What is needed — Please copy every line of the data in which the string "VBUS" appears.
──────── Task data
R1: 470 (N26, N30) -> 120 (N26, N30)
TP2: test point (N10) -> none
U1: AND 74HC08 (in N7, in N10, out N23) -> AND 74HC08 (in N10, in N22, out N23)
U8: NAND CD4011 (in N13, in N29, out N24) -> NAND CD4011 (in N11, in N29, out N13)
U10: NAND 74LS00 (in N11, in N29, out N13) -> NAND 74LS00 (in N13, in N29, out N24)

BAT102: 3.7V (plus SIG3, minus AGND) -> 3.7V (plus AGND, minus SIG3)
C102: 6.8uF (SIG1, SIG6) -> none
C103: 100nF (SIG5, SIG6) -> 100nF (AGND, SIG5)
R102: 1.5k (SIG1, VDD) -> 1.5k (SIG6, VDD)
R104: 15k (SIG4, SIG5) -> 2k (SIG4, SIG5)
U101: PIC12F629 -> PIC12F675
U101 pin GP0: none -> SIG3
────────────────
──────── Task data
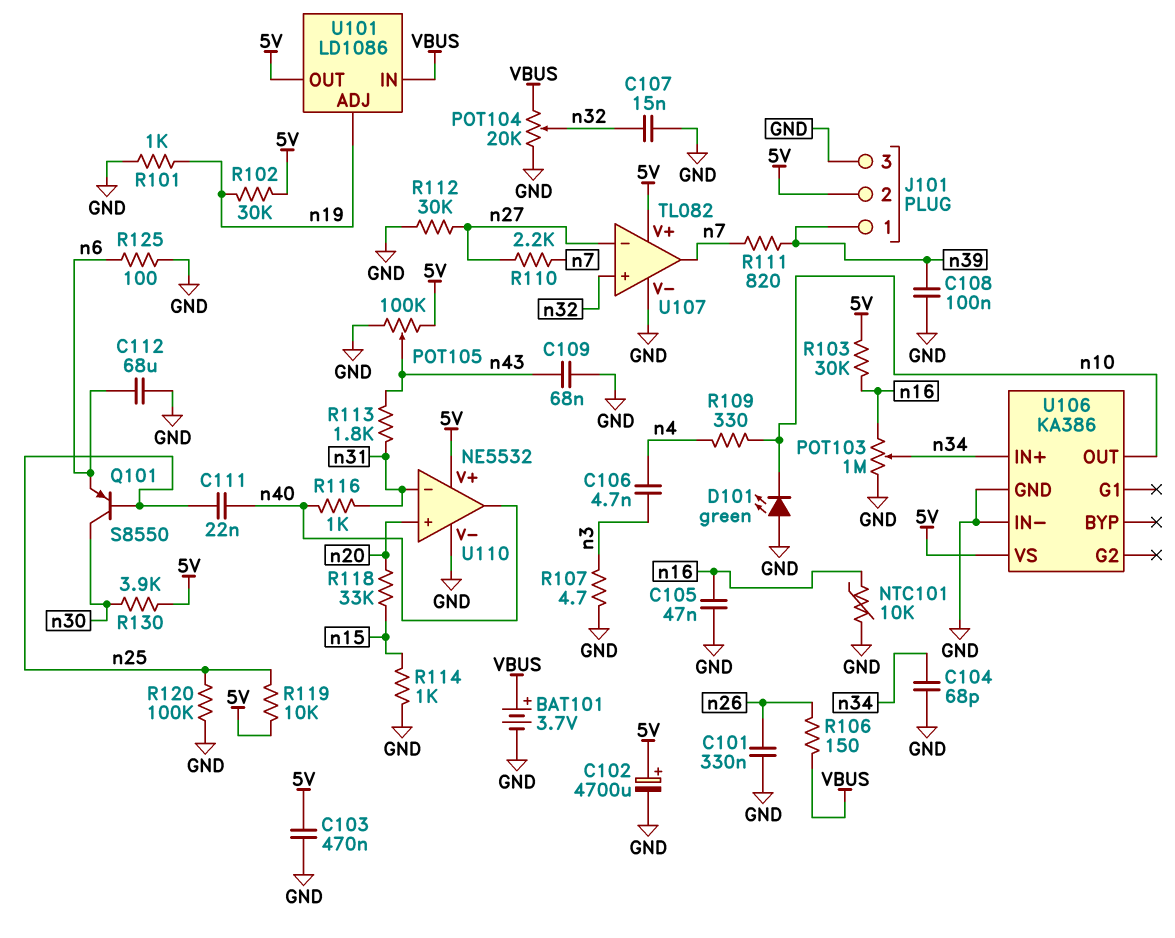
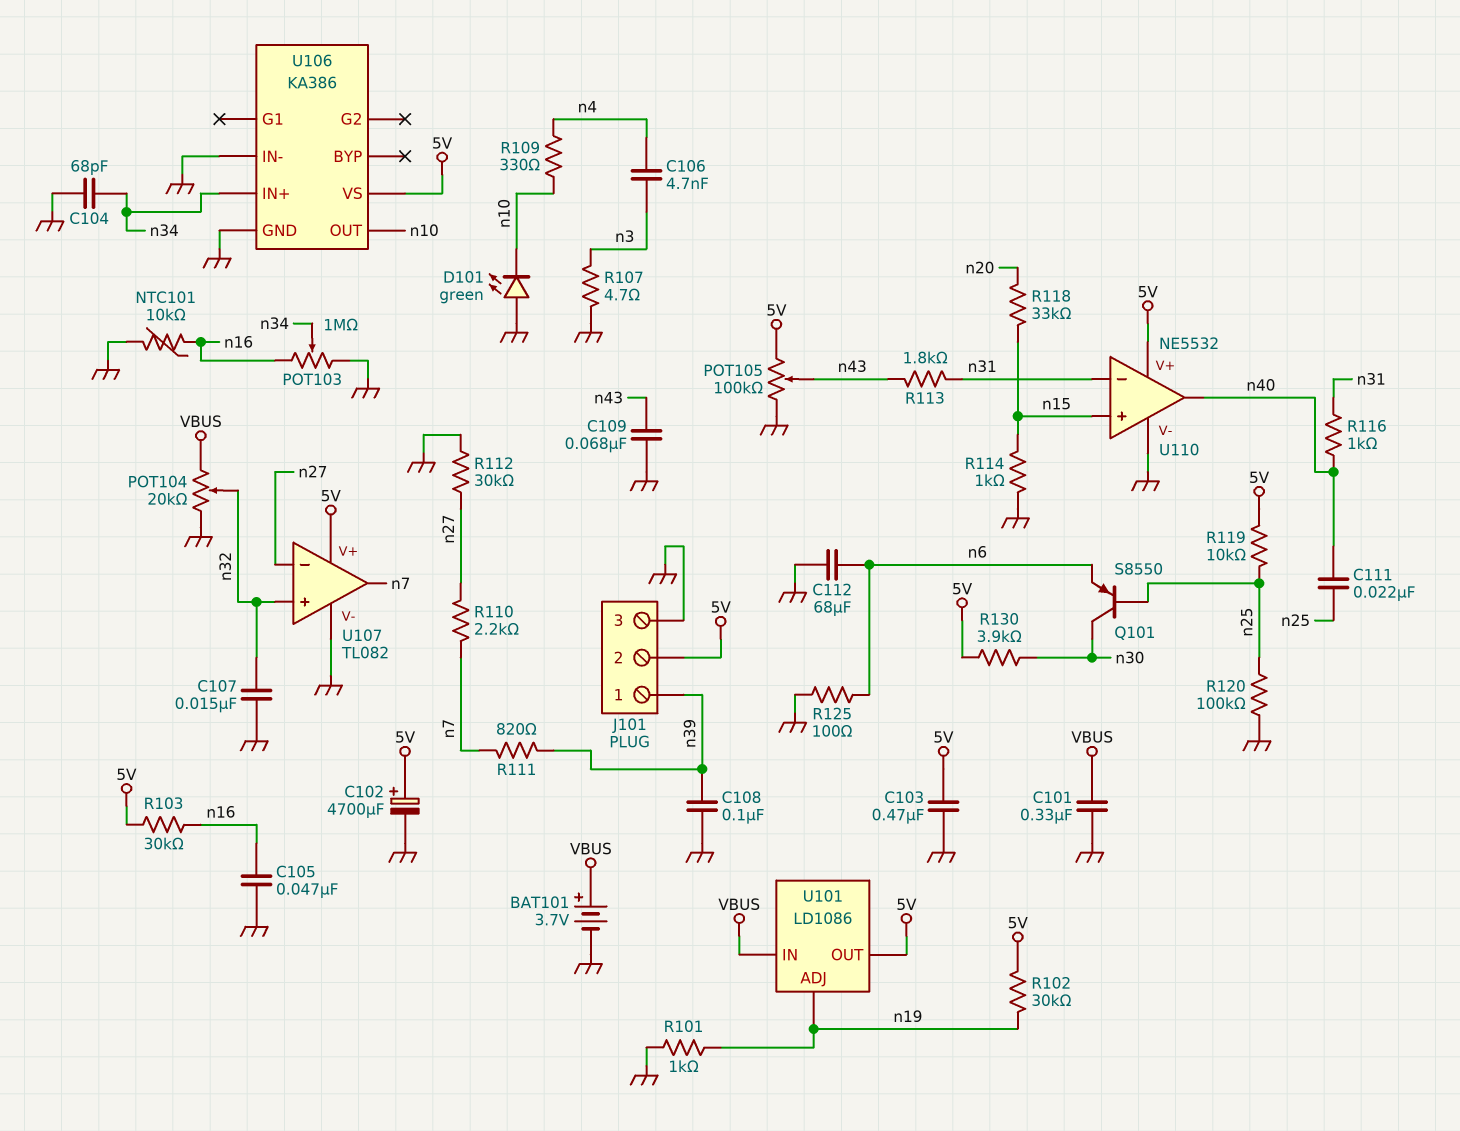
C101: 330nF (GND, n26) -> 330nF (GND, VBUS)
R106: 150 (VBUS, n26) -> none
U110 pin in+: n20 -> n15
────────────────
Task result —
C101: 330nF (GND, n26) -> 330nF (GND, VBUS)
R106: 150 (VBUS, n26) -> none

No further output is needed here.